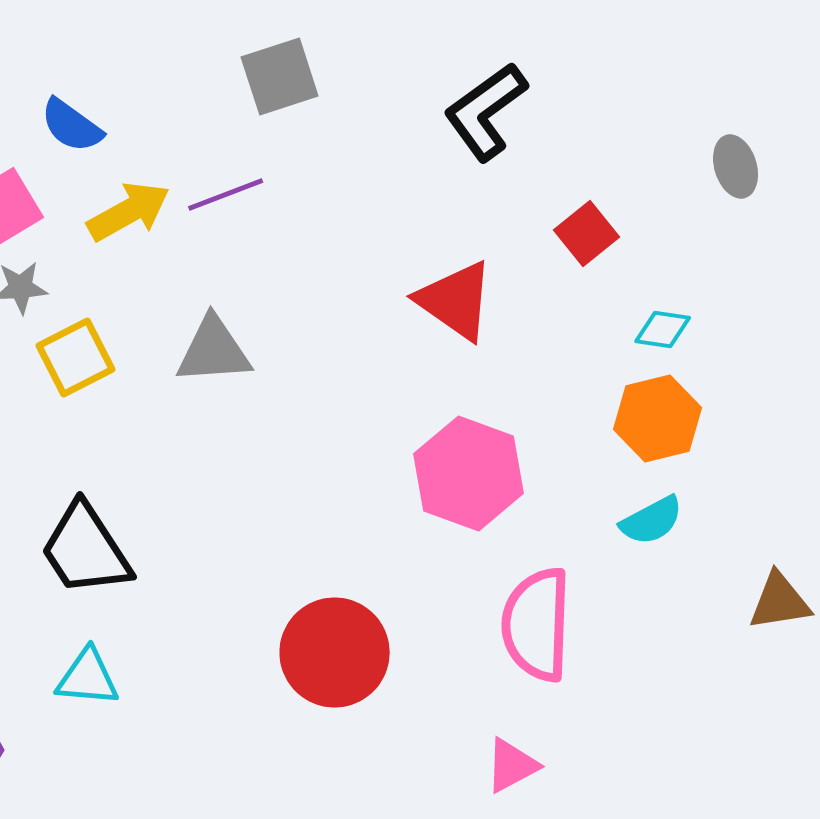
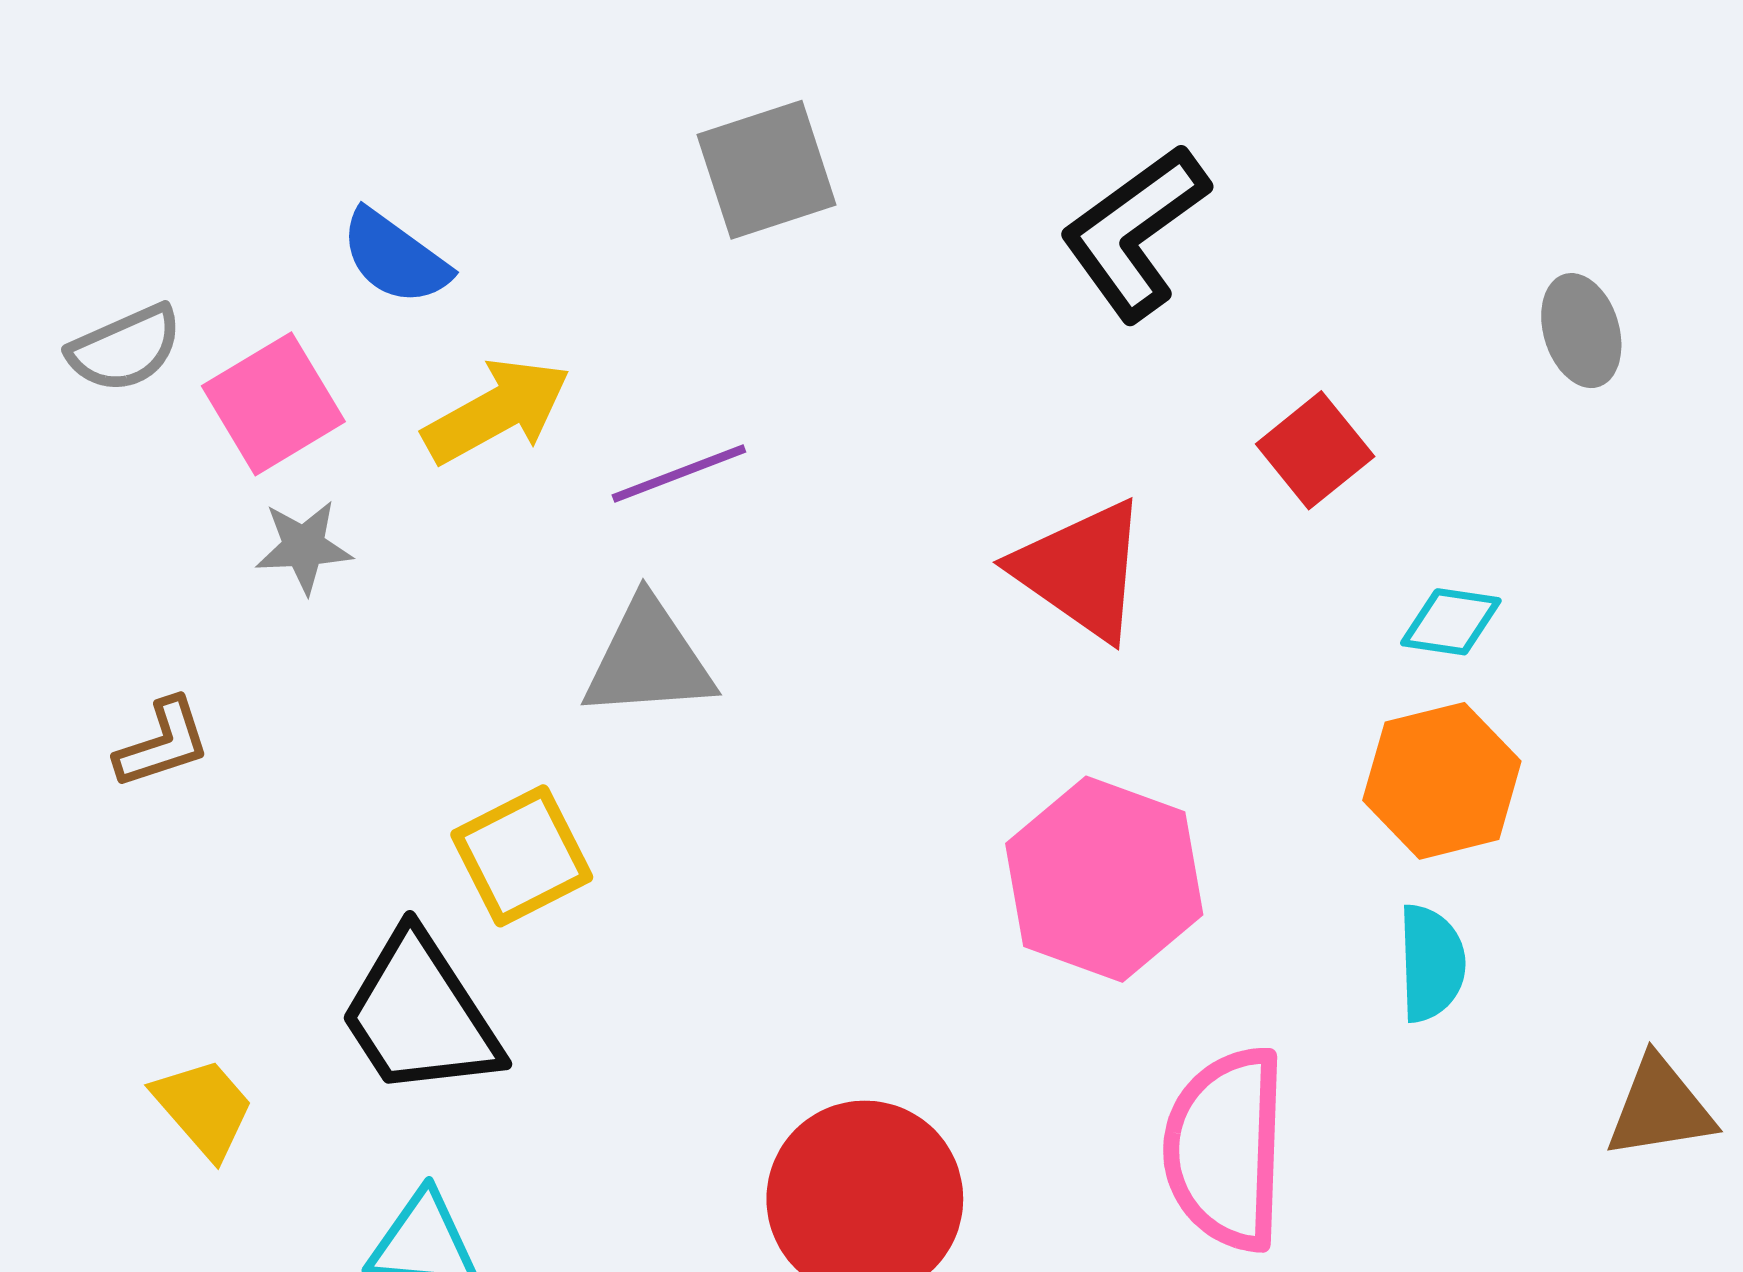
purple line: (226, 194) -> (679, 474), moved
yellow square: (76, 358) -> (522, 856), moved
cyan semicircle: (652, 520) -> (1431, 963), turned -64

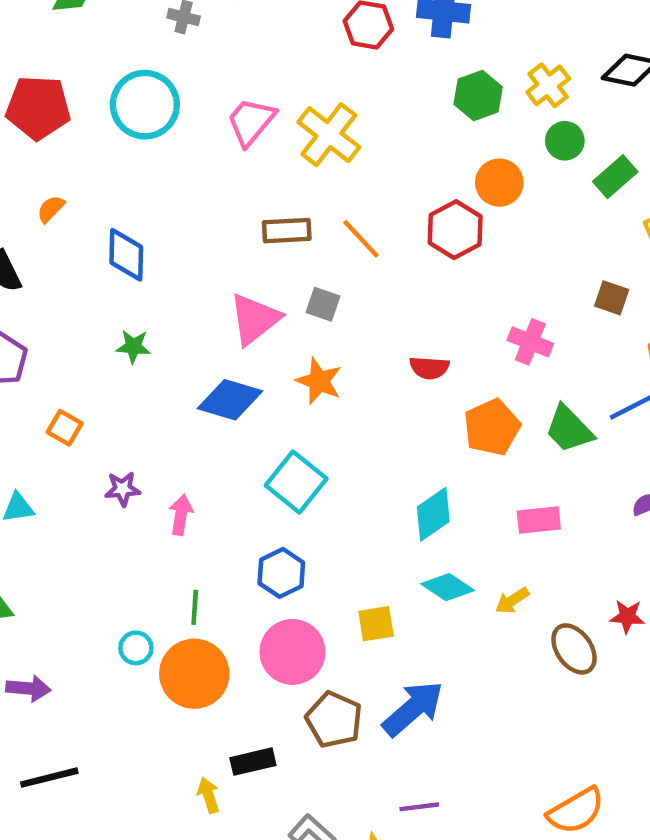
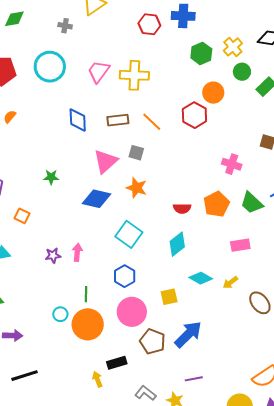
yellow cross: (329, 135) -> (134, 75), turned -32
blue diamond: (126, 255) -> (78, 120), moved
red semicircle: (429, 368) -> (182, 208), moved
purple star: (123, 489) -> (53, 255), moved
cyan diamond: (433, 514) -> (177, 244), moved

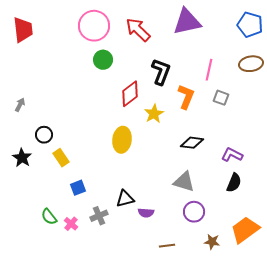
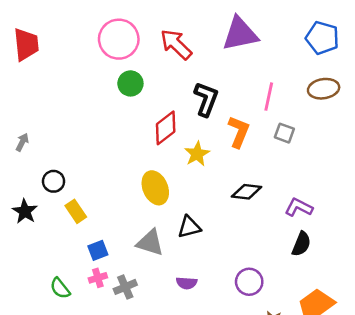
yellow ellipse: (122, 140) -> (155, 188), turned -30
gray triangle: (184, 182) -> (150, 243), moved
black triangle: (125, 199) -> (189, 227), moved
pink cross: (71, 224) -> (98, 278), moved, turned 32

* **Task requirements**
Print the listing again exactly, please. Keep the pictures out of it.

* **Response area**
purple line: (226, 194) -> (679, 474), moved
yellow square: (76, 358) -> (522, 856), moved
cyan semicircle: (652, 520) -> (1431, 963), turned -64

yellow cross: (329, 135) -> (134, 75), turned -32
blue diamond: (126, 255) -> (78, 120), moved
red semicircle: (429, 368) -> (182, 208), moved
purple star: (123, 489) -> (53, 255), moved
cyan diamond: (433, 514) -> (177, 244), moved

yellow ellipse: (122, 140) -> (155, 188), turned -30
gray triangle: (184, 182) -> (150, 243), moved
black triangle: (125, 199) -> (189, 227), moved
pink cross: (71, 224) -> (98, 278), moved, turned 32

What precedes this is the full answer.